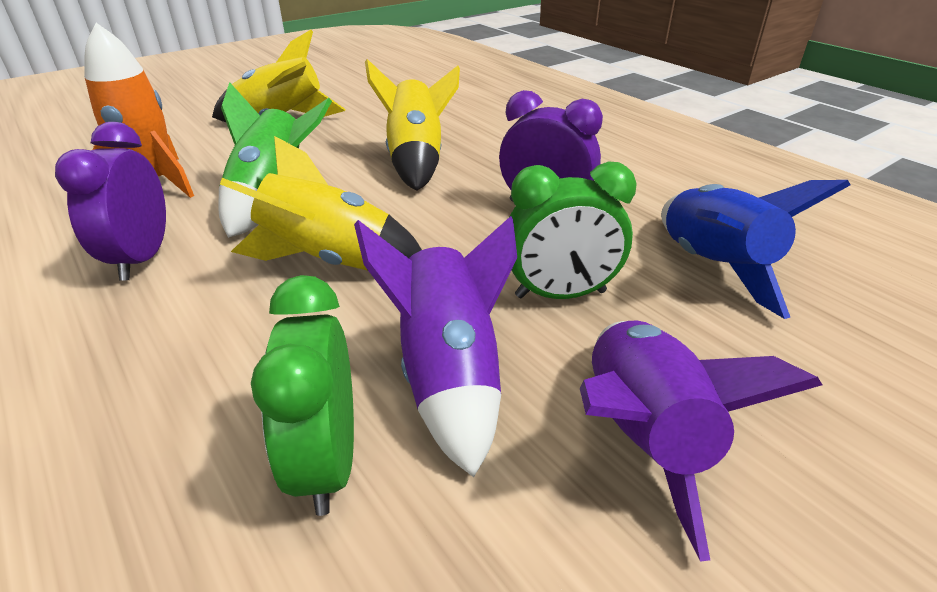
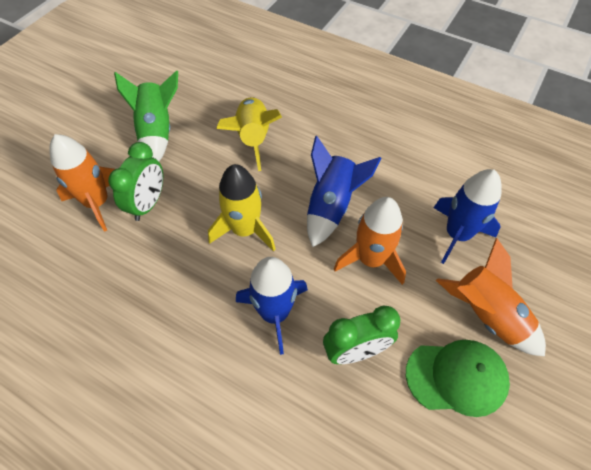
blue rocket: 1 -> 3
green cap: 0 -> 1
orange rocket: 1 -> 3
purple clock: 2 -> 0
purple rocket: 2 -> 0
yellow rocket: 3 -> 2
********************
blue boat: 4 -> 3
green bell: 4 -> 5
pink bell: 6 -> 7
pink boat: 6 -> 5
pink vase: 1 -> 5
********************
What you have to do >>
Go through the listing above and write out exactly the lines starting with the one holding "green bell: 4 -> 5" and running through the one holding "pink vase: 1 -> 5", ends included, and no others.

Exercise solution >>
green bell: 4 -> 5
pink bell: 6 -> 7
pink boat: 6 -> 5
pink vase: 1 -> 5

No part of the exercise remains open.